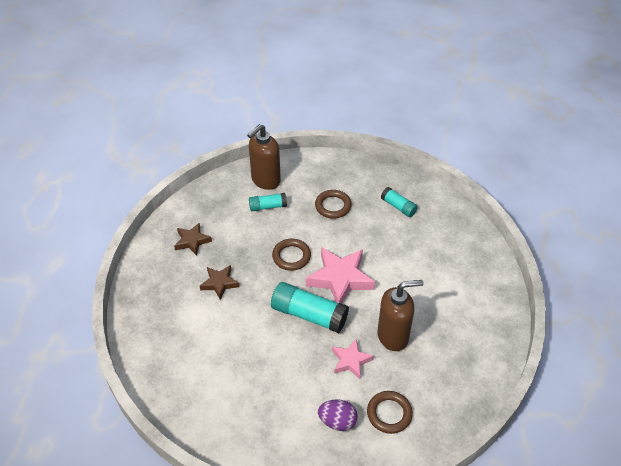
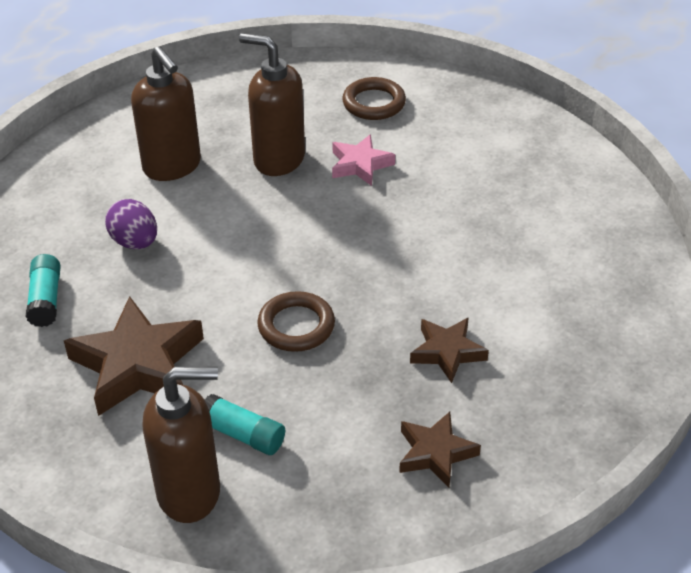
camera: 140 degrees left, 5 degrees down
(309, 315) = (356, 237): turquoise glue stick -> none
(333, 206) = (138, 364): brown ring -> brown star
(337, 421) = (439, 125): purple egg -> purple egg (135, 242)
(340, 279) = (262, 255): pink star -> none
(435, 297) = (172, 166): none -> brown soap dispenser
———
• _REQUIRED WORK_: A single number is the answer: the count of lines in the material above that contain "none".

• _SOLVED PROBLEM_: 3